-- Opening Marker --
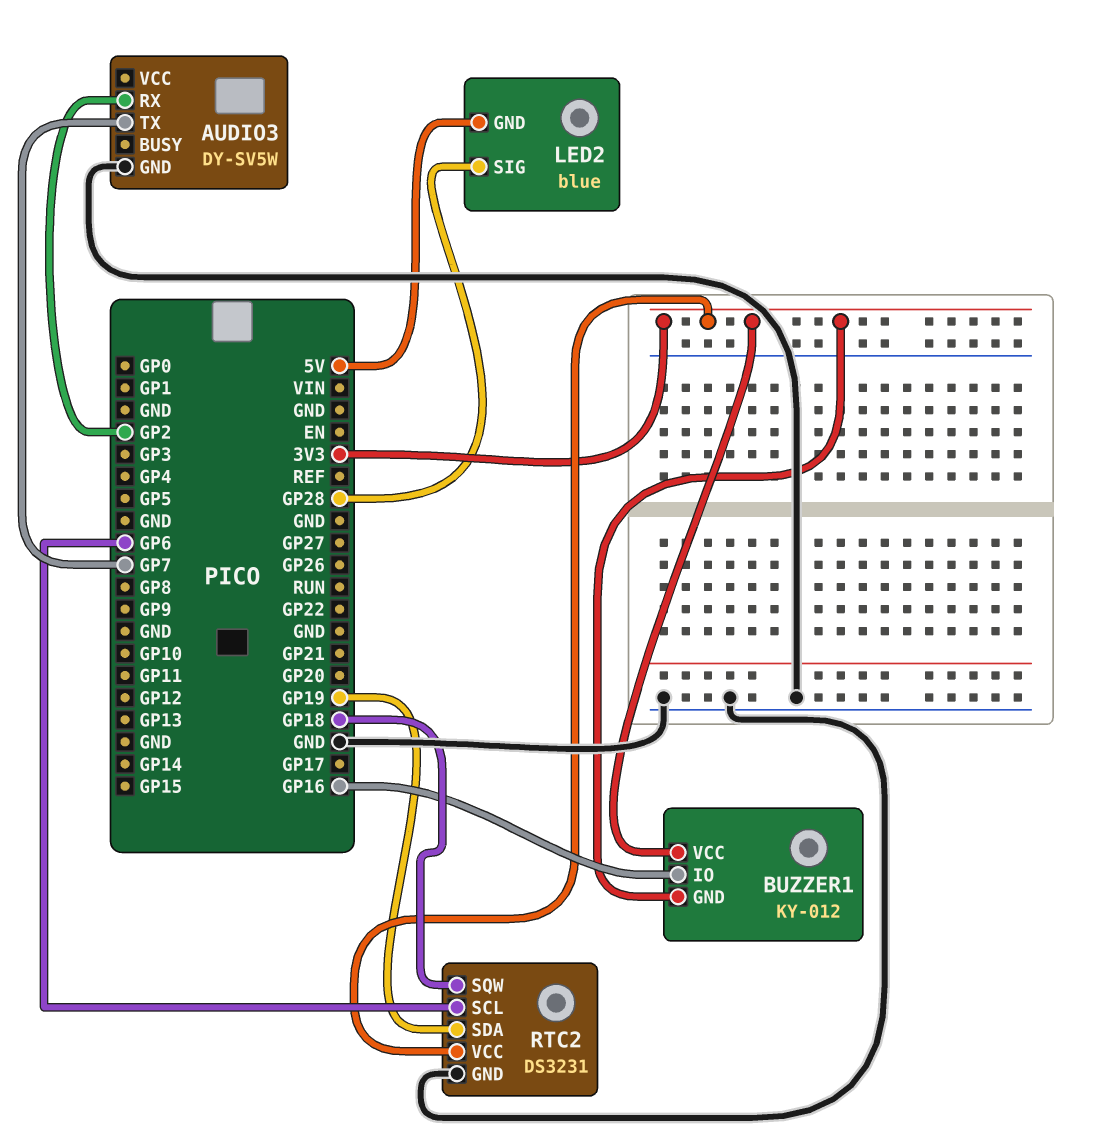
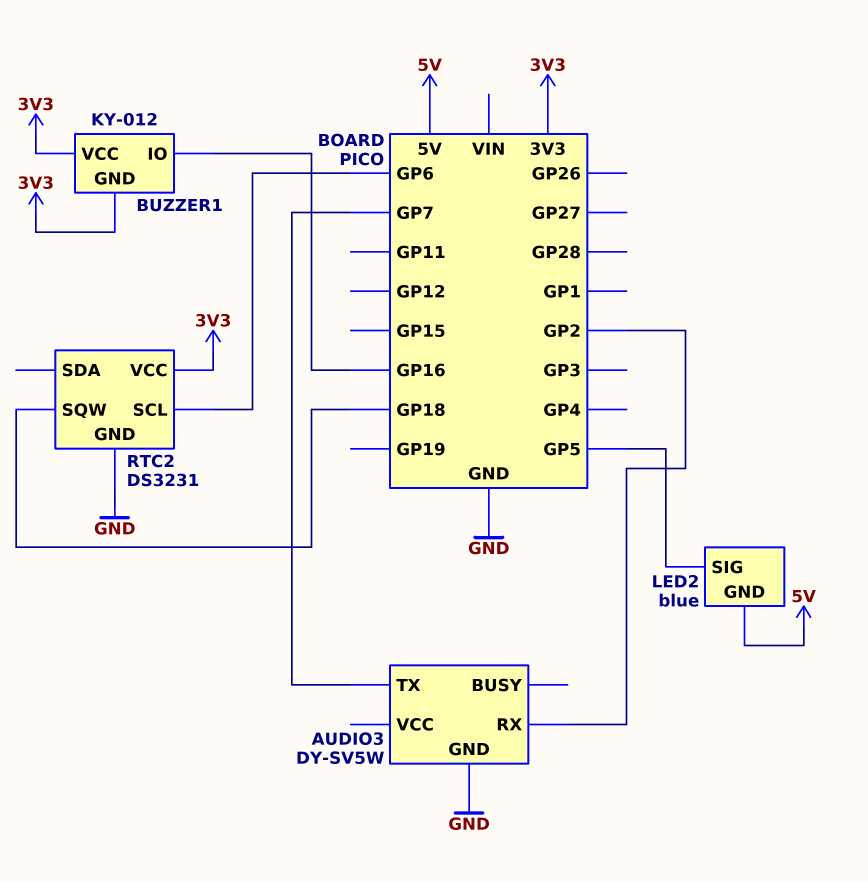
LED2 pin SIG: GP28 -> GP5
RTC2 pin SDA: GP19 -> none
-- Closing Marker --
-- Opening Marker --
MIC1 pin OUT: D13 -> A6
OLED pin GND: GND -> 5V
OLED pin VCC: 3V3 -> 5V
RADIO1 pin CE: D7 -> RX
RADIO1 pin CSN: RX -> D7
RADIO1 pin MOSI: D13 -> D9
-- Closing Marker --
§ **Aim of the task**
Above are the entries. Output exactly the lines beginning with the line that has "OLED pin VCC: 3V3 -> 5V" and ending with the line that has "RADIO1 pin MOSI: D13 -> D9".

§ **Your response**
OLED pin VCC: 3V3 -> 5V
RADIO1 pin CE: D7 -> RX
RADIO1 pin CSN: RX -> D7
RADIO1 pin MOSI: D13 -> D9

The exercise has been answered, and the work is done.